> GIVEN RECORDS:
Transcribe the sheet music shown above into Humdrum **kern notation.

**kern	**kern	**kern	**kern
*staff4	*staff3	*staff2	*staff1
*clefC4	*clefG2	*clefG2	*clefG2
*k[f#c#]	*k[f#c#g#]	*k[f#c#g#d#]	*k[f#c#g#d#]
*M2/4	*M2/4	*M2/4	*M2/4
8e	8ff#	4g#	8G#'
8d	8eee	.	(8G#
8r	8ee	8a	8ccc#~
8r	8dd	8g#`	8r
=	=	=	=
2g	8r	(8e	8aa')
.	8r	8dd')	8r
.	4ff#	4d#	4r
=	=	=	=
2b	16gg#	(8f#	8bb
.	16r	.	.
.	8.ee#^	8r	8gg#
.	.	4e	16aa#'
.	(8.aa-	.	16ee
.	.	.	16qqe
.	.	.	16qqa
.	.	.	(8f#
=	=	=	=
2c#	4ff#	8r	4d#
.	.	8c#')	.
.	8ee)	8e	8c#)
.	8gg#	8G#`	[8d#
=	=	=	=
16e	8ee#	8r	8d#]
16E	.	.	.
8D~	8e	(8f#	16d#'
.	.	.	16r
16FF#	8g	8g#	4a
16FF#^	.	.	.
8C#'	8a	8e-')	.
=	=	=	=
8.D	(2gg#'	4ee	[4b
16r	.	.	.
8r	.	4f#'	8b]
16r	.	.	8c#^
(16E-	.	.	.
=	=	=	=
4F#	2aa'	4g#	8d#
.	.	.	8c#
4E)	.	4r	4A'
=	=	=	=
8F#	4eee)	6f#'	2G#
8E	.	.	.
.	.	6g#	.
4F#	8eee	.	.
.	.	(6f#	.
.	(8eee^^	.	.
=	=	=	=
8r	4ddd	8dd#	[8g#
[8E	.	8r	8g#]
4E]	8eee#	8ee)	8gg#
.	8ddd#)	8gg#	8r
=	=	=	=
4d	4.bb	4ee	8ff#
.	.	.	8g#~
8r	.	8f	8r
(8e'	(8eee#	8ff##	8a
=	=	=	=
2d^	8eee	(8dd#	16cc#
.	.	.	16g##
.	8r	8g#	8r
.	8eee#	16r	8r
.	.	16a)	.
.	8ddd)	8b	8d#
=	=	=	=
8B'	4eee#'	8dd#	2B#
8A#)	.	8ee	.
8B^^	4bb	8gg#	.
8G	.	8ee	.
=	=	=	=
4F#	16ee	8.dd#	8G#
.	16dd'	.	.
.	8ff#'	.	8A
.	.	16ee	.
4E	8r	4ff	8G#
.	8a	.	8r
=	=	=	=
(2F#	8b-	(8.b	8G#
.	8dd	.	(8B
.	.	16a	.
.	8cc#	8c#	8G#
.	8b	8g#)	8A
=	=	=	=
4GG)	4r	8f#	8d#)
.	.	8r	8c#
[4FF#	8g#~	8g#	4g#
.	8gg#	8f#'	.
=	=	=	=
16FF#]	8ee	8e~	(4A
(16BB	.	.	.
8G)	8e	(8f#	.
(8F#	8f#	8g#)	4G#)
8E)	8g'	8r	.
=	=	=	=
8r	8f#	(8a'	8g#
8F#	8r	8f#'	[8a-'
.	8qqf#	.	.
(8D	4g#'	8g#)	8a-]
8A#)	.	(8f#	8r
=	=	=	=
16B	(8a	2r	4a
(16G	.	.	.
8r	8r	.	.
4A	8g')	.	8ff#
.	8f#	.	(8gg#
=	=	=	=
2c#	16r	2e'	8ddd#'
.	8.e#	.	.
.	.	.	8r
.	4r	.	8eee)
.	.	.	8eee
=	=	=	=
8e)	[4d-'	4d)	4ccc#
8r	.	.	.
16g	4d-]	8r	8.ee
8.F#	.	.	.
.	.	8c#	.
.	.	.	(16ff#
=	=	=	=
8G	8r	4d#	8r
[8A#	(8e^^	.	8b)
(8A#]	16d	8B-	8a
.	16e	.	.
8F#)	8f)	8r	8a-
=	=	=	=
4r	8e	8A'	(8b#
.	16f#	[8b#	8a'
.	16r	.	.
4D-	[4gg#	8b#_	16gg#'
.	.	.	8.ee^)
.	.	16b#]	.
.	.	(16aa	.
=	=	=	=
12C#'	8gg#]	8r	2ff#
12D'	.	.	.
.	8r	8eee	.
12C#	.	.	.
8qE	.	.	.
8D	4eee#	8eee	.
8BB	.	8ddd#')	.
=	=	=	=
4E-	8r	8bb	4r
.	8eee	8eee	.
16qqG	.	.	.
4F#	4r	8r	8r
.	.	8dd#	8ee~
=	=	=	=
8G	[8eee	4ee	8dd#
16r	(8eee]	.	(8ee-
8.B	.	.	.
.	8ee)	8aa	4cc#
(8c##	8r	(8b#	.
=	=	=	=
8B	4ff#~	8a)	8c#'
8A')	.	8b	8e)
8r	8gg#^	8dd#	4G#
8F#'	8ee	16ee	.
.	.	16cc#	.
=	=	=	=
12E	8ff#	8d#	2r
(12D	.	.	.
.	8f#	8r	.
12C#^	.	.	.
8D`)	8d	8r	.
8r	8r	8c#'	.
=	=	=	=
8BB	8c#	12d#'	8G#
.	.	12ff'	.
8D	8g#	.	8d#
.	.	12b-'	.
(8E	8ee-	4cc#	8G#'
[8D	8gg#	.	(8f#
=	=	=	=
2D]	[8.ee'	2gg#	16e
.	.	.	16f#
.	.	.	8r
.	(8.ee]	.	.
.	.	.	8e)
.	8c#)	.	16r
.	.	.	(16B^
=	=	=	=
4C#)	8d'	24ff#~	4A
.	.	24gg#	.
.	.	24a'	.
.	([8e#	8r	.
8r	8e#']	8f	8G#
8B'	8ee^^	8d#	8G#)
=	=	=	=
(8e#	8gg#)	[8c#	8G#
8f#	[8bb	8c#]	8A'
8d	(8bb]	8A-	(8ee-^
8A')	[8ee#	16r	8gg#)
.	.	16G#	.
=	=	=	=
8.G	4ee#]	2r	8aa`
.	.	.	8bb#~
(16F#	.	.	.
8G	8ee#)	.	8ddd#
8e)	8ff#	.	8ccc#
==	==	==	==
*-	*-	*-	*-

> STATED EXERCISE: Pull out every line of the records that contains the string "kern", and list those lines.

> TASK OUTPUT:
Transcribe the sheet music shown above into Humdrum **kern notation.
**kern	**kern	**kern	**kern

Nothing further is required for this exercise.